Take the line that contains "U22: XNOR CD4077" and each line after it to the end of the data below, and set them down exactly, omitting pictures.

________________________

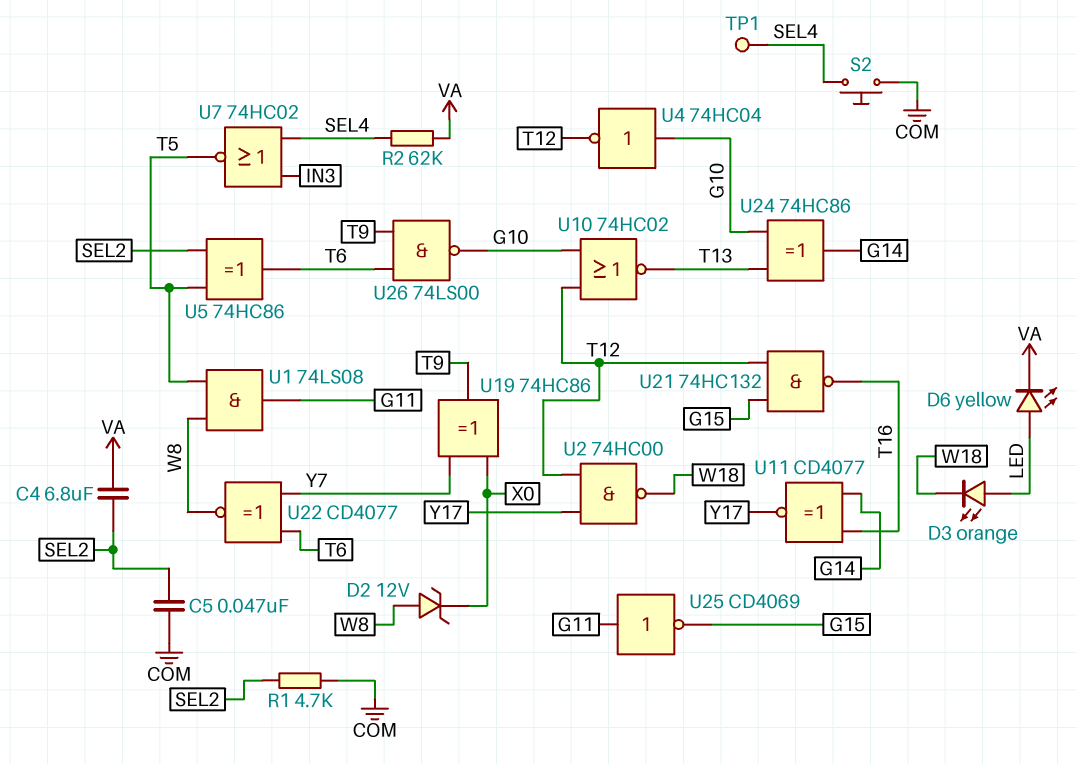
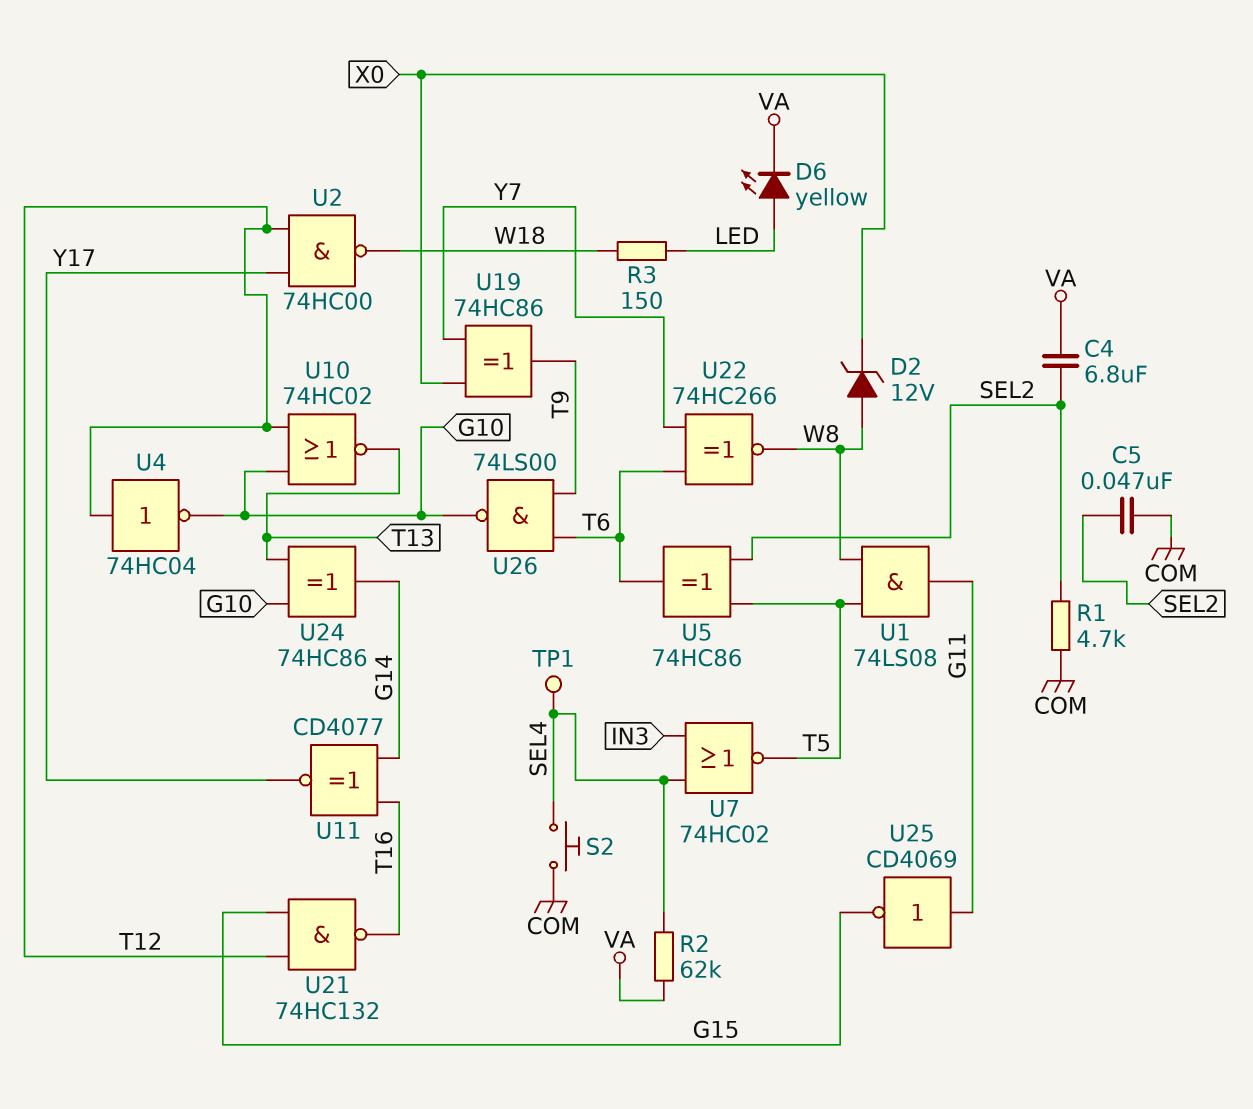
D3: LED orange (A LED, K W18) -> none
R3: none -> 150 (LED, W18)
U4: NOT 74HC04 (in G10, out T12) -> NOT 74HC04 (in T12, out G10)
U22: XNOR CD4077 (in T6, in Y7, out W8) -> XNOR 74HC266 (in T6, in Y7, out W8)

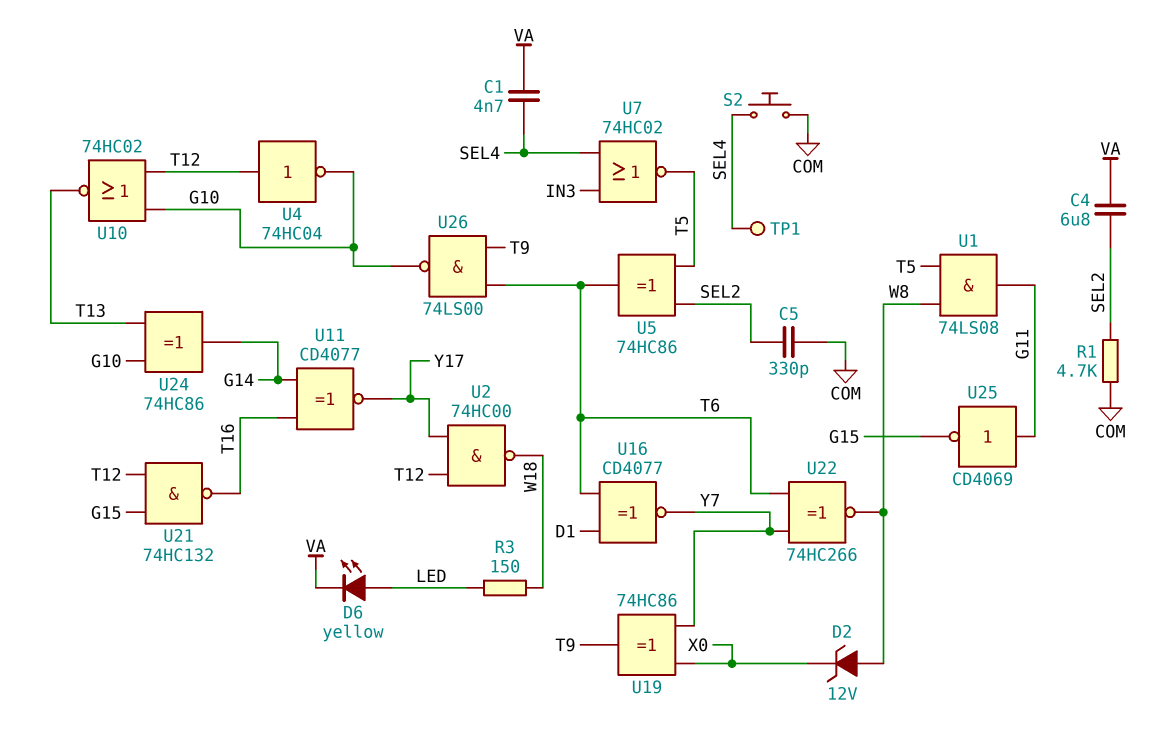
C1: none -> 4.7nF (SEL4, VA)
C5: 47nF (COM, SEL2) -> 330pF (COM, SEL2)
R2: 62k (SEL4, VA) -> none
U16: none -> XNOR CD4077 (in D1, in T6, out Y7)

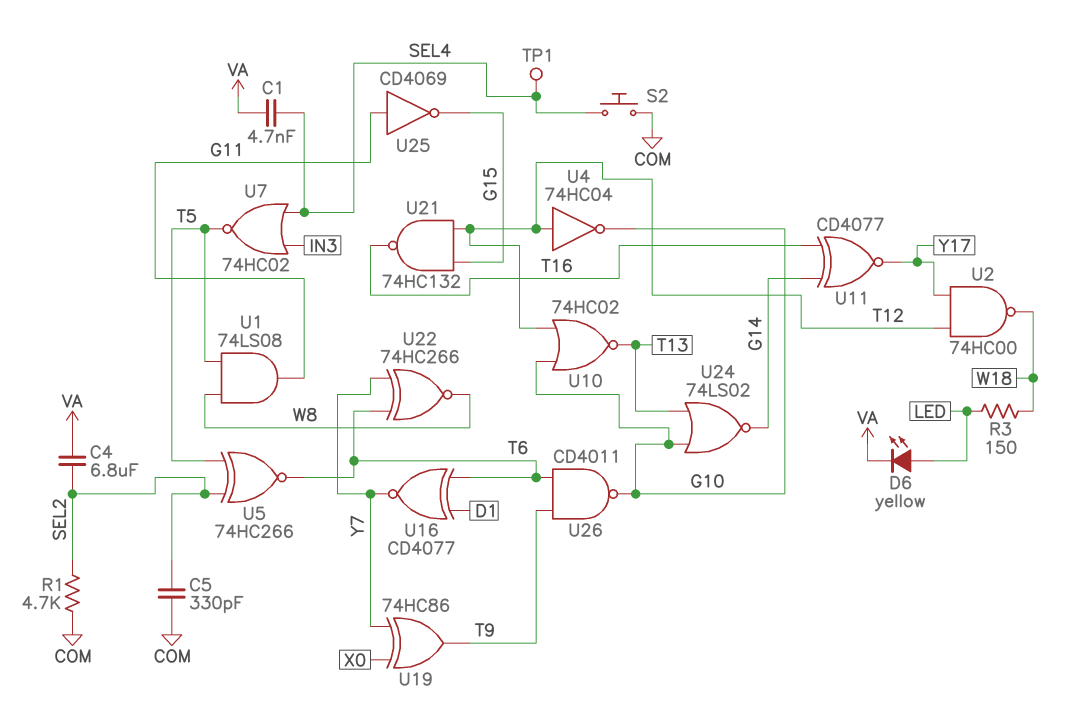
D2: zener 12V (A W8, K X0) -> none
U5: XOR 74HC86 (in SEL2, in T5, out T6) -> XNOR 74HC266 (in SEL2, in T5, out T6)
U24: XOR 74HC86 (in G10, in T13, out G14) -> NOR 74LS02 (in G10, in T13, out G14)
U26: NAND 74LS00 (in T6, in T9, out G10) -> NAND CD4011 (in T6, in T9, out G10)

________________________

Response for this exercise:
U22: XNOR CD4077 (in T6, in Y7, out W8) -> XNOR 74HC266 (in T6, in Y7, out W8)

C1: none -> 4.7nF (SEL4, VA)
C5: 47nF (COM, SEL2) -> 330pF (COM, SEL2)
R2: 62k (SEL4, VA) -> none
U16: none -> XNOR CD4077 (in D1, in T6, out Y7)

D2: zener 12V (A W8, K X0) -> none
U5: XOR 74HC86 (in SEL2, in T5, out T6) -> XNOR 74HC266 (in SEL2, in T5, out T6)
U24: XOR 74HC86 (in G10, in T13, out G14) -> NOR 74LS02 (in G10, in T13, out G14)
U26: NAND 74LS00 (in T6, in T9, out G10) -> NAND CD4011 (in T6, in T9, out G10)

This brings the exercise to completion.